(Records for this task)
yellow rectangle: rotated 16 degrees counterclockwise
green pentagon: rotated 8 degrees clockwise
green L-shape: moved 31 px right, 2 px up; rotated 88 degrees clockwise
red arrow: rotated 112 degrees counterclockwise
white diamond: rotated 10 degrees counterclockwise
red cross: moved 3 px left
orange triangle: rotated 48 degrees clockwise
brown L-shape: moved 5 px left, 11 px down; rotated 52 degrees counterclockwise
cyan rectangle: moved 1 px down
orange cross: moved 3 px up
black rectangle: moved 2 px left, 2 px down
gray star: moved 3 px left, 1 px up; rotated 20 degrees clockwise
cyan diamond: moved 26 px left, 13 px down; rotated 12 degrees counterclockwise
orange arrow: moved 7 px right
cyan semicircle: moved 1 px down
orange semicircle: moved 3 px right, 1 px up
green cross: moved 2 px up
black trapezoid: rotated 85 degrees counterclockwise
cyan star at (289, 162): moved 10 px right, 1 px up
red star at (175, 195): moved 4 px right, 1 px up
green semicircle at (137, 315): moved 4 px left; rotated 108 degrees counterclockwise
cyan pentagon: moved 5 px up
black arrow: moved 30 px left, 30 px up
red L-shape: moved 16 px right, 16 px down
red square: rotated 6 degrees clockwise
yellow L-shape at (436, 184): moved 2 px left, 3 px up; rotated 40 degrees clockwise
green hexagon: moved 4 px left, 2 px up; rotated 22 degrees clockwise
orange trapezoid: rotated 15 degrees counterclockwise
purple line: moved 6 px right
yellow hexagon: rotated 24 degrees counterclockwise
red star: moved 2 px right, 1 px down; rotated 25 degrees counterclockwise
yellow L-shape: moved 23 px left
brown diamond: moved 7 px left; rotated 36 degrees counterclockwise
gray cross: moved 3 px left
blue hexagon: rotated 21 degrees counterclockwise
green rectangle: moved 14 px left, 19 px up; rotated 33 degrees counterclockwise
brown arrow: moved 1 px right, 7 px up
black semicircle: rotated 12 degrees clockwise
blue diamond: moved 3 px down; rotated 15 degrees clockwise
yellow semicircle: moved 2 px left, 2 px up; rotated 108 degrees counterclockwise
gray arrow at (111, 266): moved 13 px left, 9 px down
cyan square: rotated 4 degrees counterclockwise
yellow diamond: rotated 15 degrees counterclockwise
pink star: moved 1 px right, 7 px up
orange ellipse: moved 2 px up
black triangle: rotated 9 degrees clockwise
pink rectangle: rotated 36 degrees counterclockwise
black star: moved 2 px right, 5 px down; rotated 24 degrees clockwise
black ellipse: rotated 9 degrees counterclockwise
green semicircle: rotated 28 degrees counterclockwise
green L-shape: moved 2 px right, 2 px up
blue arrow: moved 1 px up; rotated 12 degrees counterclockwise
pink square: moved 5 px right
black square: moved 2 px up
(End Records for this task)
### [Exercise]
Your task is to restate, word for word, only those lines above that fall between the line holding "red arrow: rotated" and the line holding "cyan semicircle: moved 1 px down", inclusive.

### [Worked solution]
red arrow: rotated 112 degrees counterclockwise
white diamond: rotated 10 degrees counterclockwise
red cross: moved 3 px left
orange triangle: rotated 48 degrees clockwise
brown L-shape: moved 5 px left, 11 px down; rotated 52 degrees counterclockwise
cyan rectangle: moved 1 px down
orange cross: moved 3 px up
black rectangle: moved 2 px left, 2 px down
gray star: moved 3 px left, 1 px up; rotated 20 degrees clockwise
cyan diamond: moved 26 px left, 13 px down; rotated 12 degrees counterclockwise
orange arrow: moved 7 px right
cyan semicircle: moved 1 px down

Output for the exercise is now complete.